- _DATA FOR THE TASK_:
+---+

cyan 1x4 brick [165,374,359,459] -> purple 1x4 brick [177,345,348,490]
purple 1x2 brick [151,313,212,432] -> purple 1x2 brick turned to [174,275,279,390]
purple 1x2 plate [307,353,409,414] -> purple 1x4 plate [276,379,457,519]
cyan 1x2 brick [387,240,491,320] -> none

+---+

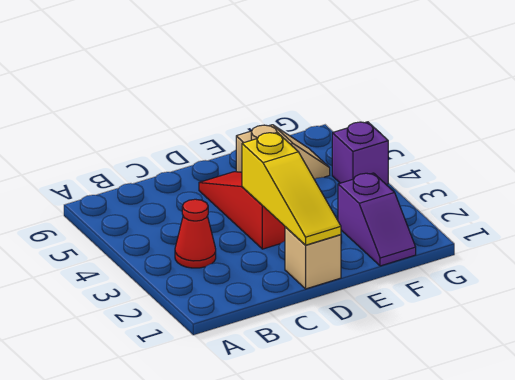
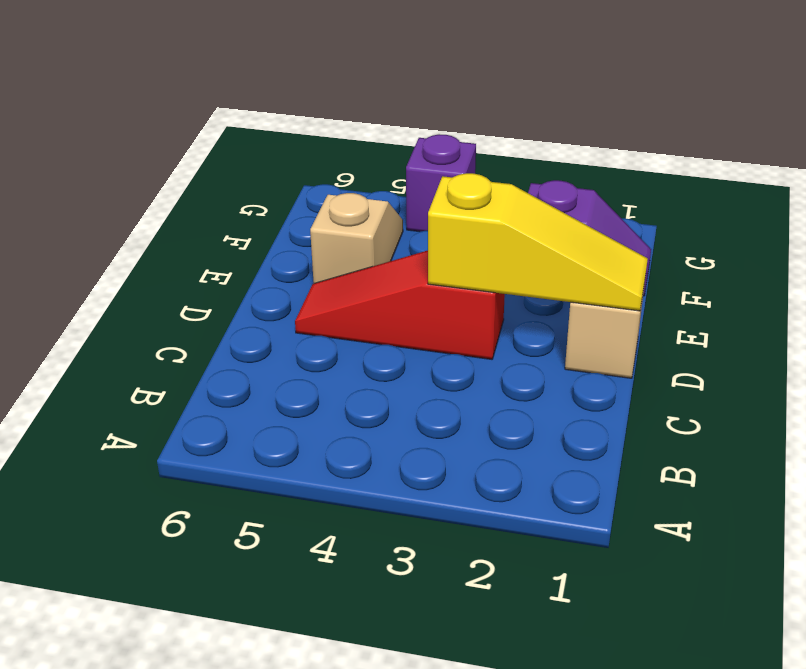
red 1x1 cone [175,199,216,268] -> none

+---+

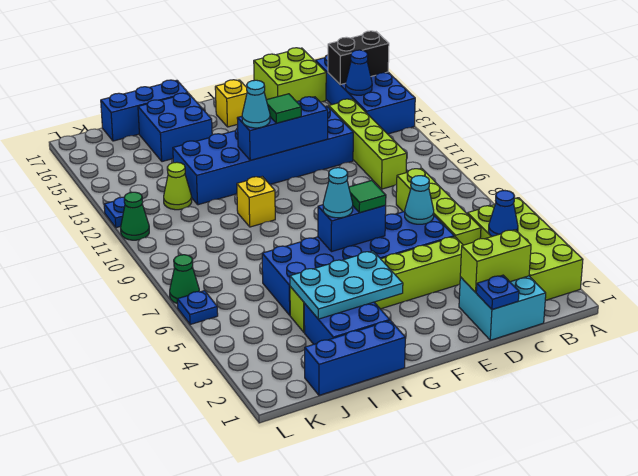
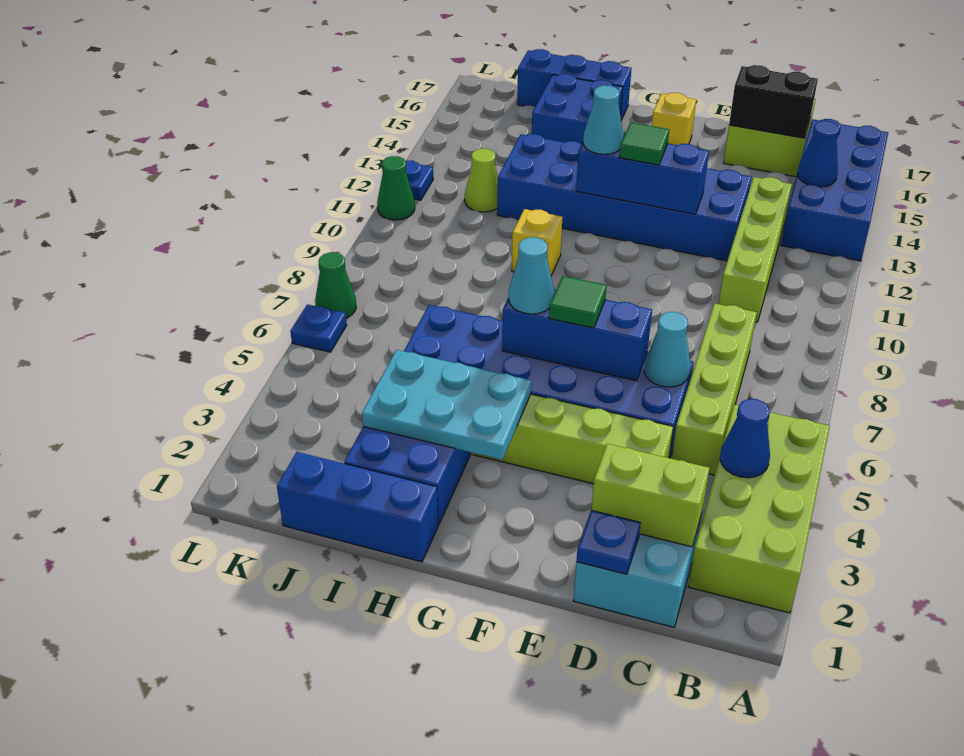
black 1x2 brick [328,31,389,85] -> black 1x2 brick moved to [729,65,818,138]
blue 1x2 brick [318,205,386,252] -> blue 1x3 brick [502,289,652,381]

+---+

Working from the material above, restate word for word the lines between the line with "cyan 1x4 brick" and the line with "cyan 1x2 brick [387,240,491,320] -> none", both included, and only those.

- _REPLY TO THE TASK_:
cyan 1x4 brick [165,374,359,459] -> purple 1x4 brick [177,345,348,490]
purple 1x2 brick [151,313,212,432] -> purple 1x2 brick turned to [174,275,279,390]
purple 1x2 plate [307,353,409,414] -> purple 1x4 plate [276,379,457,519]
cyan 1x2 brick [387,240,491,320] -> none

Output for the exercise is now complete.